-- TO DO --
When the line with "DHT1 pin DATA: B12 -> B6" turns up below, begin repeating exactly, and carry on through the line with "RELAY pin VCC: 5V -> none"; no pictures go into the copy.

-- Revision tracking records --
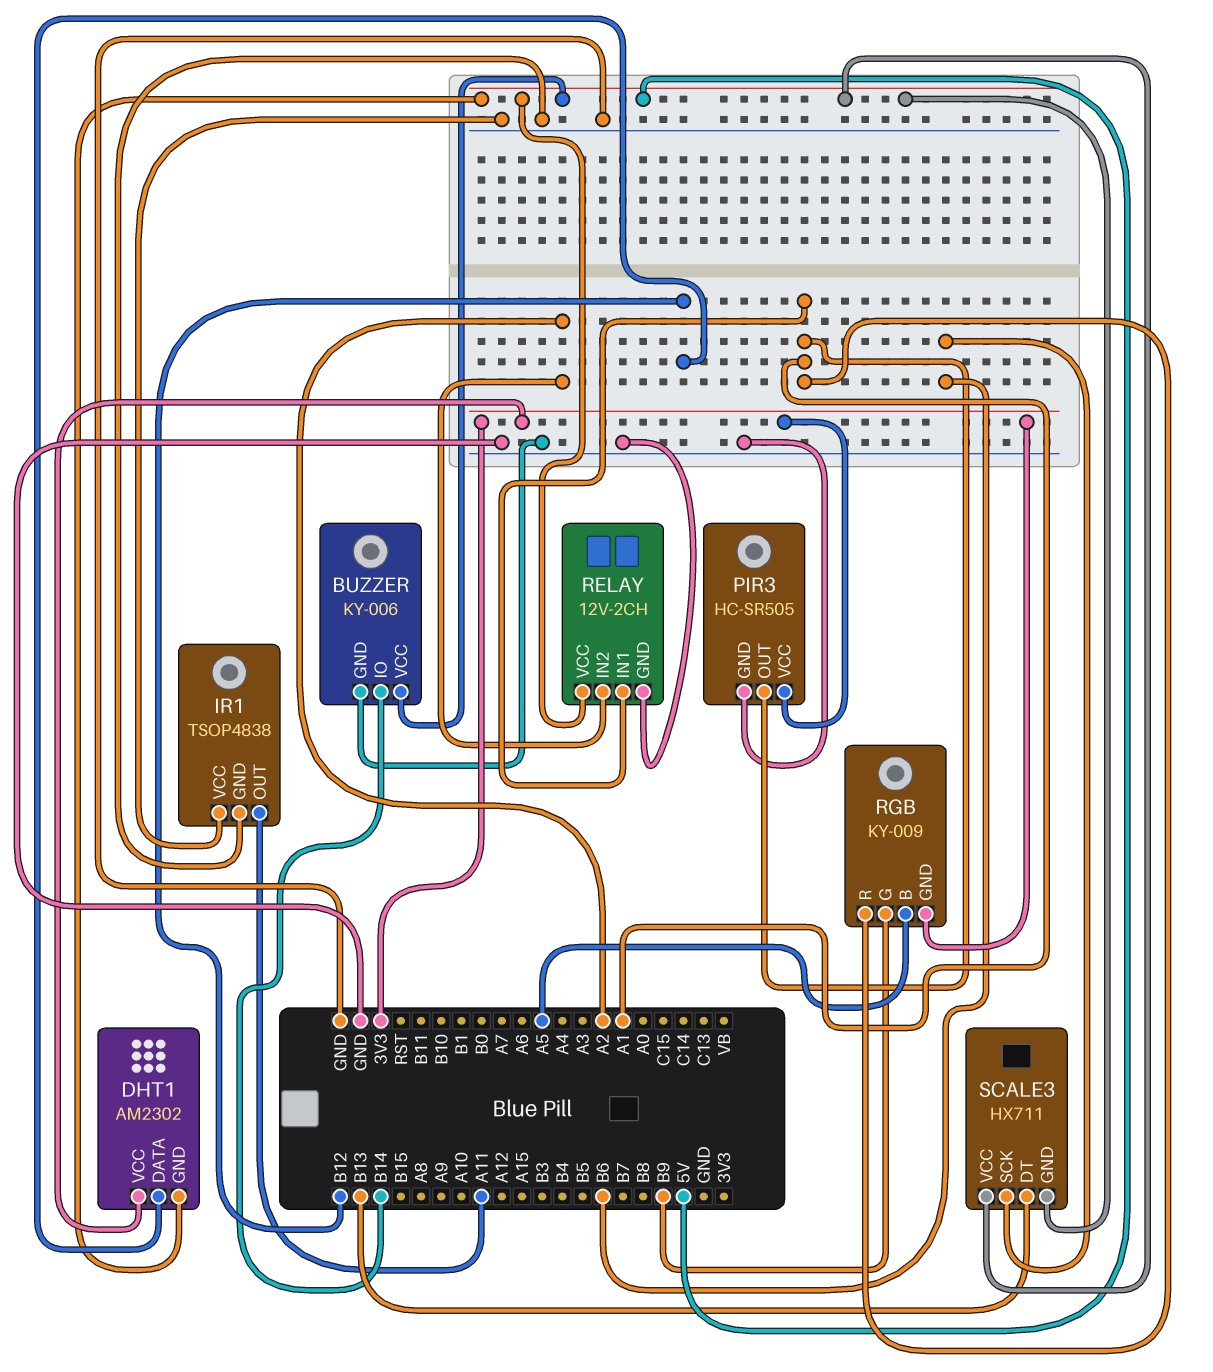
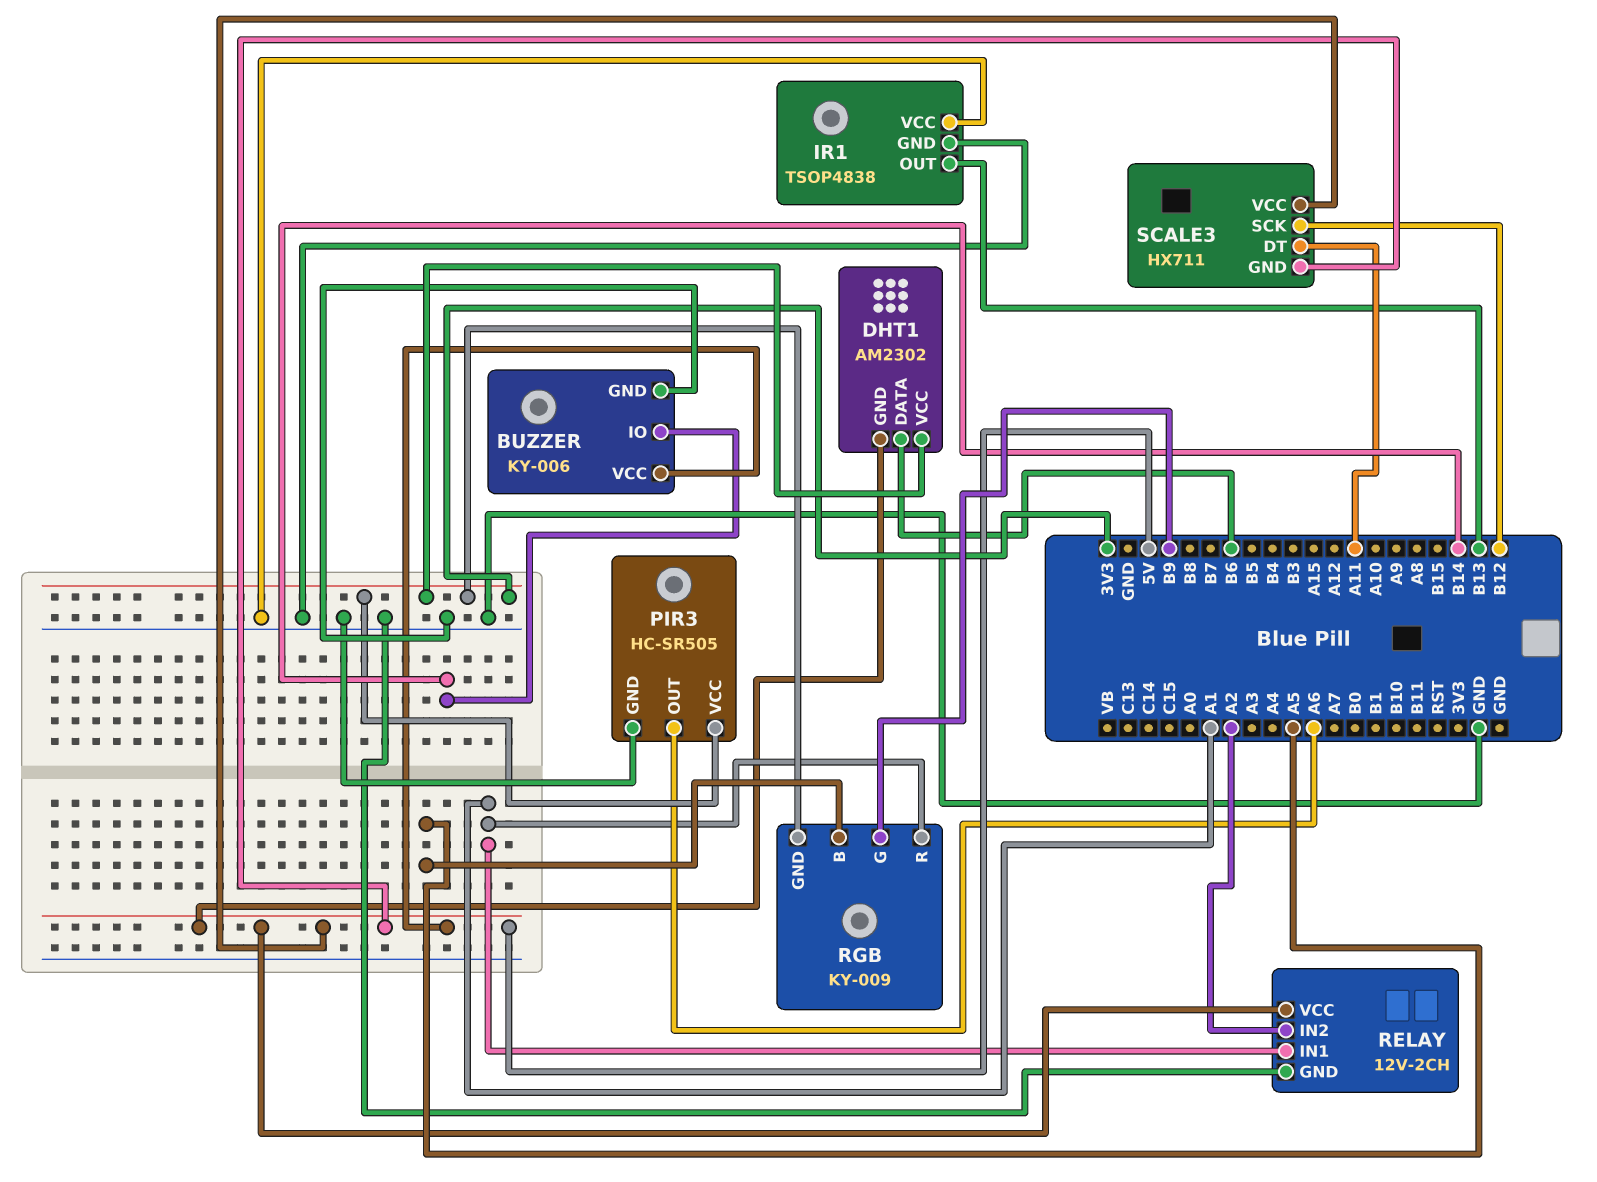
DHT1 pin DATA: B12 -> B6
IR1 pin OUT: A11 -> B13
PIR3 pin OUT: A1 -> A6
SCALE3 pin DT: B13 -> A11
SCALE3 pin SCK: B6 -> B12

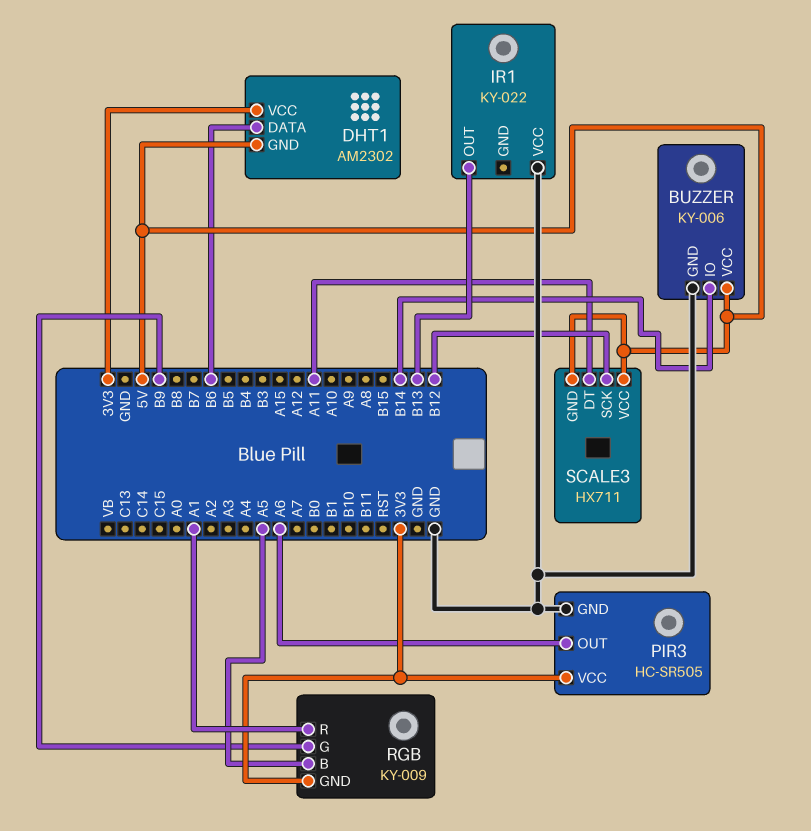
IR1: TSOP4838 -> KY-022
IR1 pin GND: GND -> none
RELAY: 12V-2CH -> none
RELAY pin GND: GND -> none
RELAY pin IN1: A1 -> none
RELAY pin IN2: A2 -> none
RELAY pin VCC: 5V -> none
* * *
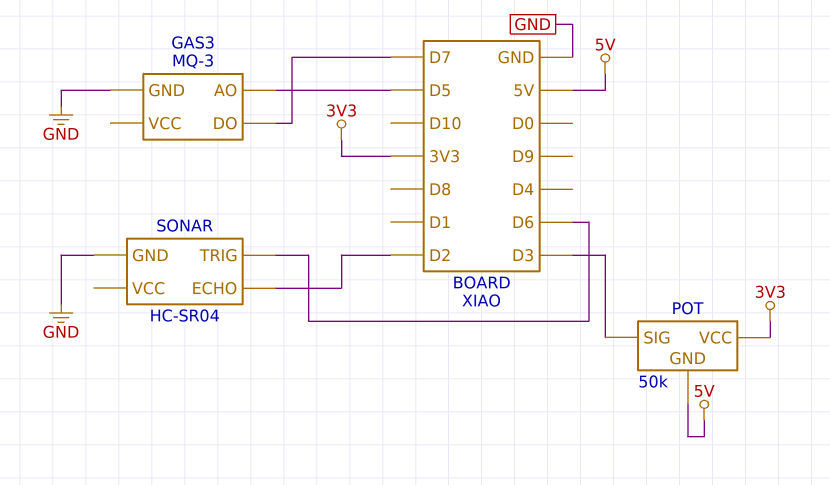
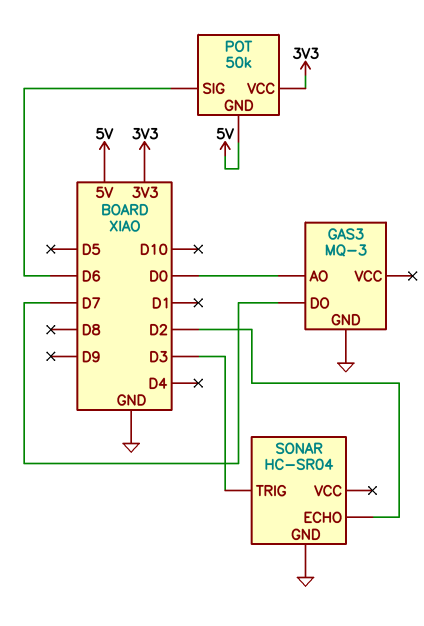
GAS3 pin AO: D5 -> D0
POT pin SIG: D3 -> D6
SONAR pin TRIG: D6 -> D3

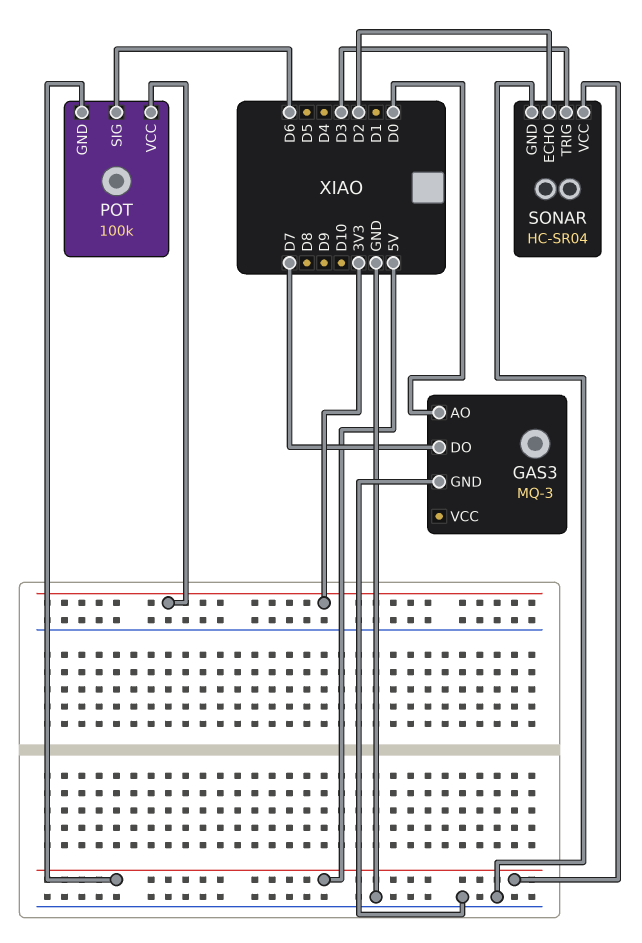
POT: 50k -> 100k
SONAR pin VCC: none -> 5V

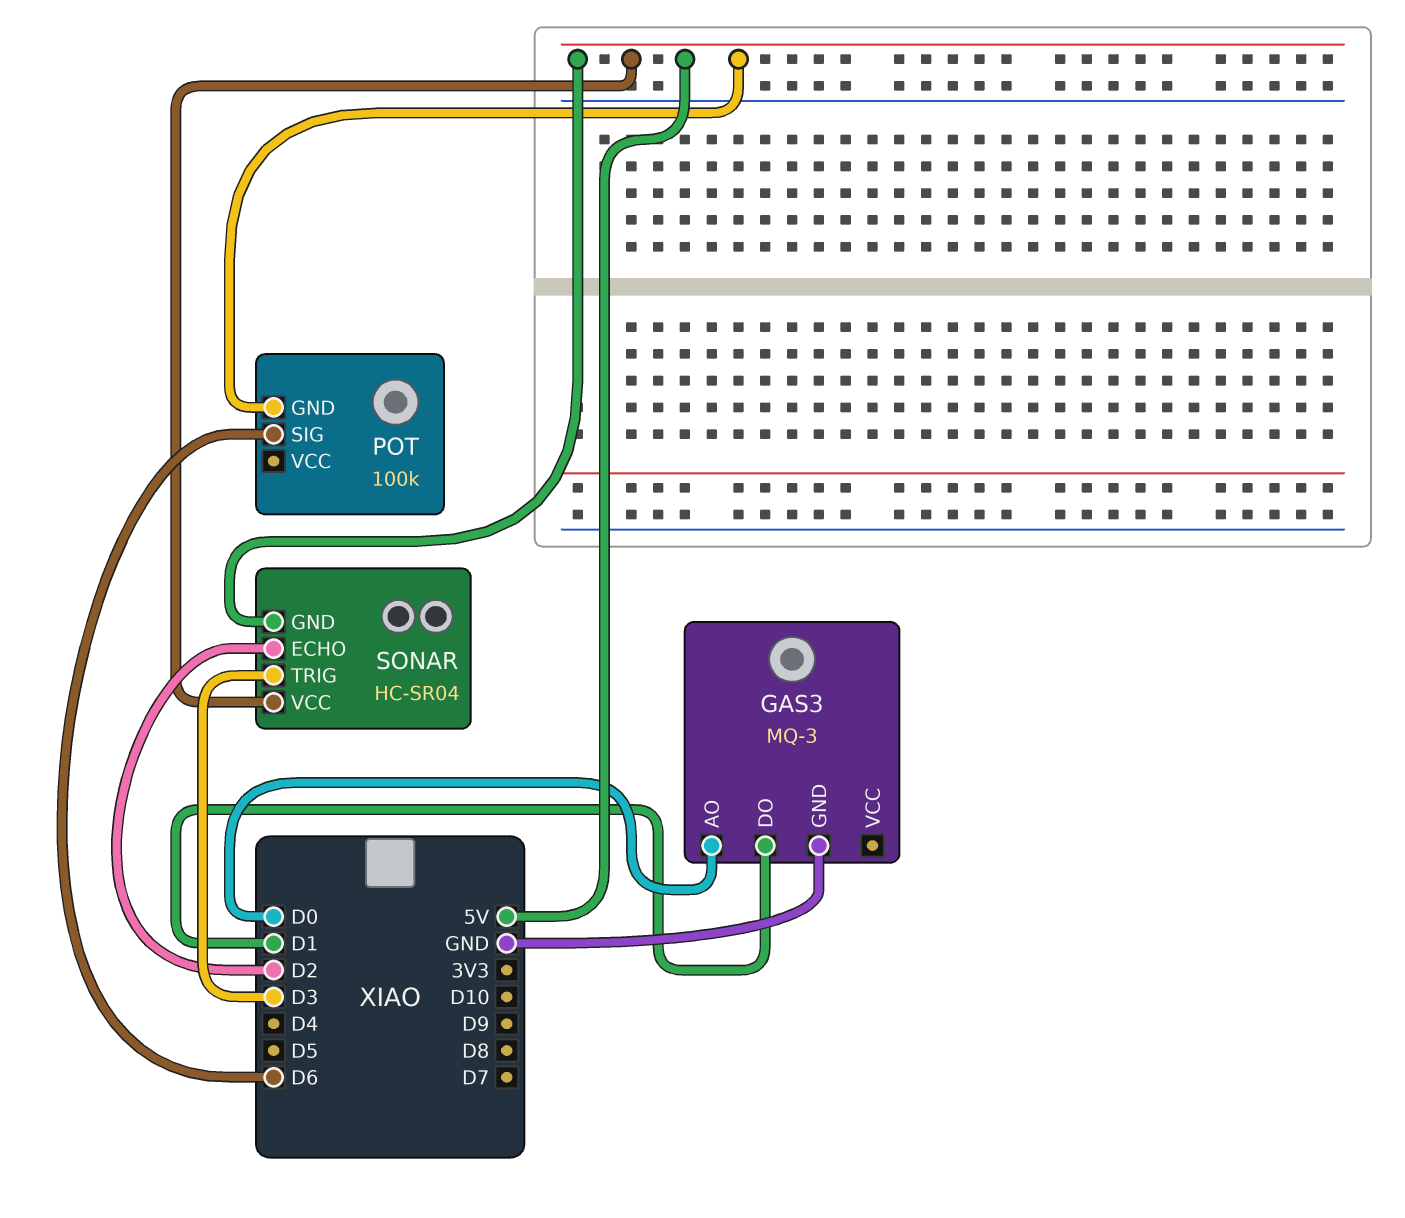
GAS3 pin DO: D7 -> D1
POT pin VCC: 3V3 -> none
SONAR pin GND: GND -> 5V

-- RESPONSE TO THE TASK --
DHT1 pin DATA: B12 -> B6
IR1 pin OUT: A11 -> B13
PIR3 pin OUT: A1 -> A6
SCALE3 pin DT: B13 -> A11
SCALE3 pin SCK: B6 -> B12

IR1: TSOP4838 -> KY-022
IR1 pin GND: GND -> none
RELAY: 12V-2CH -> none
RELAY pin GND: GND -> none
RELAY pin IN1: A1 -> none
RELAY pin IN2: A2 -> none
RELAY pin VCC: 5V -> none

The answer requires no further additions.